Work to complete: Reproduce exactly the final portion of the data: every line from the one containing "(188, 225) = (549, 387): none" through the last line, inclusive.

Material provided: Begin

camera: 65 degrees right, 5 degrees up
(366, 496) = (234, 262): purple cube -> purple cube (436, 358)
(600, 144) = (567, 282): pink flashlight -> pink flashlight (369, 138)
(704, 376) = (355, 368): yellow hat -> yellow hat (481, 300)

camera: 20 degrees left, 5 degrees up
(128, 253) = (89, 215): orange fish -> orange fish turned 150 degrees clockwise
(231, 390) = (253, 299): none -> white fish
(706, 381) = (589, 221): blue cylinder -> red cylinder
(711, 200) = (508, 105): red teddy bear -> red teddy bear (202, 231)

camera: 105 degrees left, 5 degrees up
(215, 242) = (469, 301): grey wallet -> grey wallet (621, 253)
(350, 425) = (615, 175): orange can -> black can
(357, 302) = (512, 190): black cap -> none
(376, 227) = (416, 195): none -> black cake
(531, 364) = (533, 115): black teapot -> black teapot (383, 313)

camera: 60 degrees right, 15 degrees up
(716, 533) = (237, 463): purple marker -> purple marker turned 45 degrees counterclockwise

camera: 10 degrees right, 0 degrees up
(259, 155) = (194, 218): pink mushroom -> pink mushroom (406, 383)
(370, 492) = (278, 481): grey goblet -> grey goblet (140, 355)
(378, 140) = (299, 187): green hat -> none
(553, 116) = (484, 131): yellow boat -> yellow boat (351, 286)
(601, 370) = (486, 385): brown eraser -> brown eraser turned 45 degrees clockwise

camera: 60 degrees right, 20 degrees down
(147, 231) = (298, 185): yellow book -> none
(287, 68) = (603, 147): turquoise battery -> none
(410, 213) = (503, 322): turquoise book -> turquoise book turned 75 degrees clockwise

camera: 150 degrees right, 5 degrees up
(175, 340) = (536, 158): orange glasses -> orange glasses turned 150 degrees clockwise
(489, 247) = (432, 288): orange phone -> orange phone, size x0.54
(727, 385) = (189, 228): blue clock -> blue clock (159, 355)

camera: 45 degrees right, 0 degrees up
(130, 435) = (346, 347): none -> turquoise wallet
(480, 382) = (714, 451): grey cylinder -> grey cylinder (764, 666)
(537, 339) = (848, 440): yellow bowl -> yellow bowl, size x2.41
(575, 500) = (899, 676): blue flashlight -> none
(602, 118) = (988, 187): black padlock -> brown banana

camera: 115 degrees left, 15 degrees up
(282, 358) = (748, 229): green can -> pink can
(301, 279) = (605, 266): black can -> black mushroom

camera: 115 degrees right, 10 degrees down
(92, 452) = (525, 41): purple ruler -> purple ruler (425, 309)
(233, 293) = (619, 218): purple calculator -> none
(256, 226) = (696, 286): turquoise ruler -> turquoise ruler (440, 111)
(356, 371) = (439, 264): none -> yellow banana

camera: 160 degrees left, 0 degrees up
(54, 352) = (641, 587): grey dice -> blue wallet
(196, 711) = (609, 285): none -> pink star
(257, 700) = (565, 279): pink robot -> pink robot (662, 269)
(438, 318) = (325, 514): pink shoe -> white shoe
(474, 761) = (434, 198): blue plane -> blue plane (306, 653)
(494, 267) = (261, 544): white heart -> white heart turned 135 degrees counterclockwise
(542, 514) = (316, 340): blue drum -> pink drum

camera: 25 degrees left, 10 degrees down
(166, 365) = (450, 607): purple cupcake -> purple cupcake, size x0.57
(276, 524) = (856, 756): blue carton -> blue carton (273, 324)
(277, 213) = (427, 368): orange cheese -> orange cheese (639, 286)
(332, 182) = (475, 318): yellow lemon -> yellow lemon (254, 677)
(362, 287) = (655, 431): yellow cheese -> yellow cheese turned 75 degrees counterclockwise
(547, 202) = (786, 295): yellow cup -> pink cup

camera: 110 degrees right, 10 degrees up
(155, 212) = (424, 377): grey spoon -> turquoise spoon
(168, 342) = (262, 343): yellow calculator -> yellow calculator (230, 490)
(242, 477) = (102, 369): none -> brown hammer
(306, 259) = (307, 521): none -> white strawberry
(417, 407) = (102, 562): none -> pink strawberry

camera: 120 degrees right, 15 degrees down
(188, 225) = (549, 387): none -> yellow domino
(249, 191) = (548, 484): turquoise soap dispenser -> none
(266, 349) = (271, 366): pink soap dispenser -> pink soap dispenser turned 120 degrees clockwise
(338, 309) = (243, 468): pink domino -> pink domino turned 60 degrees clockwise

Material provided: End

Task solution:
(188, 225) = (549, 387): none -> yellow domino
(249, 191) = (548, 484): turquoise soap dispenser -> none
(266, 349) = (271, 366): pink soap dispenser -> pink soap dispenser turned 120 degrees clockwise
(338, 309) = (243, 468): pink domino -> pink domino turned 60 degrees clockwise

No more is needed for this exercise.